DATA FOR ANALYSIS START
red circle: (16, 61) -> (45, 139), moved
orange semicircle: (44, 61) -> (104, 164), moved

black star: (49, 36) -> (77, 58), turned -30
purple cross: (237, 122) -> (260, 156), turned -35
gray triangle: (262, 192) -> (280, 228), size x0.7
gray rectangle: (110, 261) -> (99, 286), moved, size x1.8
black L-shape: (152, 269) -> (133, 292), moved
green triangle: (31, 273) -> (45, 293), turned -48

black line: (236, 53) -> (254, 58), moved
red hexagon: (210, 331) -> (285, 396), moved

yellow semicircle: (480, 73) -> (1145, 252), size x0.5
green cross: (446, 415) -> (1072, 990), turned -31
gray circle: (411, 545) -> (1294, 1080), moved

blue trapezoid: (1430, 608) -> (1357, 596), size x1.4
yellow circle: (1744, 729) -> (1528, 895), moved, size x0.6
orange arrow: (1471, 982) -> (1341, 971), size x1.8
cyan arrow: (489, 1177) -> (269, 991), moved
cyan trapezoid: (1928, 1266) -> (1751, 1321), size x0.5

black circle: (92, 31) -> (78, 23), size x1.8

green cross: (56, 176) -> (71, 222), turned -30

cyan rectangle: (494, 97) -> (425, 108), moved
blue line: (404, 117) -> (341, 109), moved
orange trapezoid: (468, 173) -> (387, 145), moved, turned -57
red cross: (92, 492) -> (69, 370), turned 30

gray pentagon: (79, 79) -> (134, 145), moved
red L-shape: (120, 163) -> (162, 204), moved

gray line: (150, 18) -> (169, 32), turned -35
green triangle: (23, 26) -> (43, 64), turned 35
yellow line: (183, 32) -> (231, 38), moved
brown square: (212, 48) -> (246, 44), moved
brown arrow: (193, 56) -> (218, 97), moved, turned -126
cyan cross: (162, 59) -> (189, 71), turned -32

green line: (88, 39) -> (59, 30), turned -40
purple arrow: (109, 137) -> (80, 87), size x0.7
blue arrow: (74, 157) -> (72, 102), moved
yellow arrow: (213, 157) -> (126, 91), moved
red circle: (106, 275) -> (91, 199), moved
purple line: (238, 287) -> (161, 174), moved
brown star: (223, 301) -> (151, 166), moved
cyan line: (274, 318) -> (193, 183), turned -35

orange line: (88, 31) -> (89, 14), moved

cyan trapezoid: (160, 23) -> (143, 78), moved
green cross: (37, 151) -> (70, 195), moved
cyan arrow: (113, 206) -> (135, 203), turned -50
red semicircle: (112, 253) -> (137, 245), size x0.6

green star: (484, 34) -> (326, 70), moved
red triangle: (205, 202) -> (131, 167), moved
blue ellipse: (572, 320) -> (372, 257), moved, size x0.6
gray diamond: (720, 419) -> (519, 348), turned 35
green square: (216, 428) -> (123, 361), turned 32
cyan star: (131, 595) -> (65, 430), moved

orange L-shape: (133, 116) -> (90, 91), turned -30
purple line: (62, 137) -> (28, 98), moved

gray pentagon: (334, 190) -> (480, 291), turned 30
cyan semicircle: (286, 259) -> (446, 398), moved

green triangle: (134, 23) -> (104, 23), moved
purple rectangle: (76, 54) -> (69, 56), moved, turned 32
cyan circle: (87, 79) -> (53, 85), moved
DATA FOR ANALYSIS END
• AIM OF THE EXERCISE: For the word "green", find all matching lines in the entries above and copy them out.

• TASK RESPONSE:
green triangle: (31, 273) -> (45, 293), turned -48
green cross: (446, 415) -> (1072, 990), turned -31
green cross: (56, 176) -> (71, 222), turned -30
green triangle: (23, 26) -> (43, 64), turned 35
green line: (88, 39) -> (59, 30), turned -40
green cross: (37, 151) -> (70, 195), moved
green star: (484, 34) -> (326, 70), moved
green square: (216, 428) -> (123, 361), turned 32
green triangle: (134, 23) -> (104, 23), moved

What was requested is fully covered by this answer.